» **YOUR TASK**
Exactly the lines from the one that holds "red brick F3:F4" to the end of the data below: retype these and nothing else.

» **DATASET CONTENT**
%%

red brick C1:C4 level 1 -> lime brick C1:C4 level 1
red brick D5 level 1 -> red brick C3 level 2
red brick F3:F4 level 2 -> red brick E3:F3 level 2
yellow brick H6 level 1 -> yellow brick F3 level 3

%%

» **EXERCISE RESPONSE**
red brick F3:F4 level 2 -> red brick E3:F3 level 2
yellow brick H6 level 1 -> yellow brick F3 level 3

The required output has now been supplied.